- _EXERCISE DESCRIPTION_
Skip the pictures and give back the rest of the listing exactly.

- _RECORDED DATA_

= = =

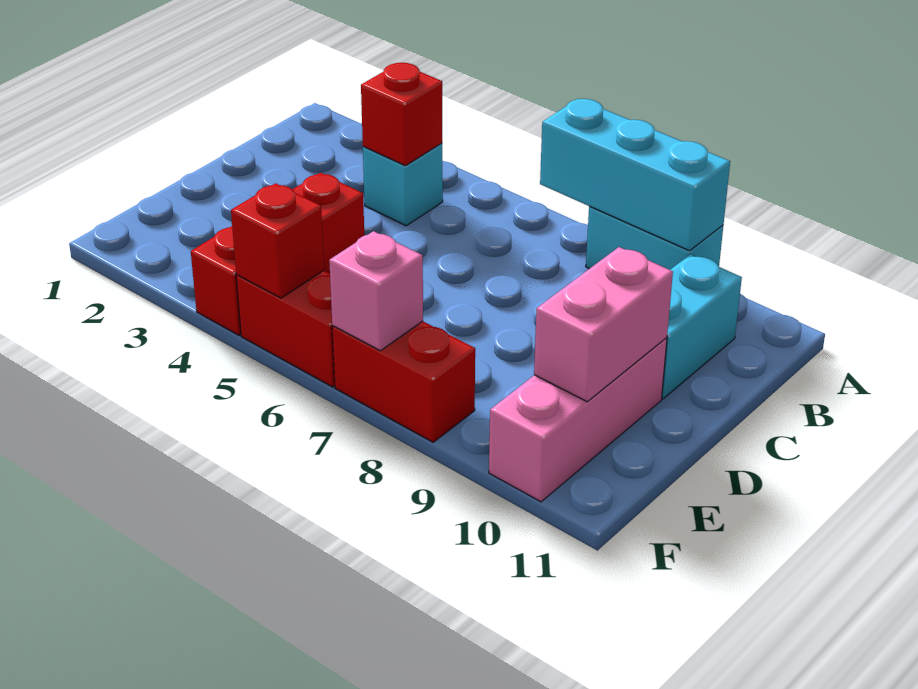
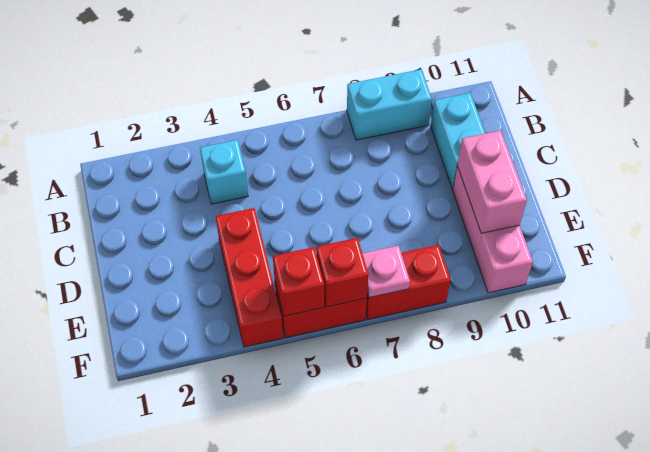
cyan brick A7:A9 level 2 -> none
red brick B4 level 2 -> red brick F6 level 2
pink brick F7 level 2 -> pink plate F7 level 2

= = =

- _EXERCISE ANSWER_
cyan brick A7:A9 level 2 -> none
red brick B4 level 2 -> red brick F6 level 2
pink brick F7 level 2 -> pink plate F7 level 2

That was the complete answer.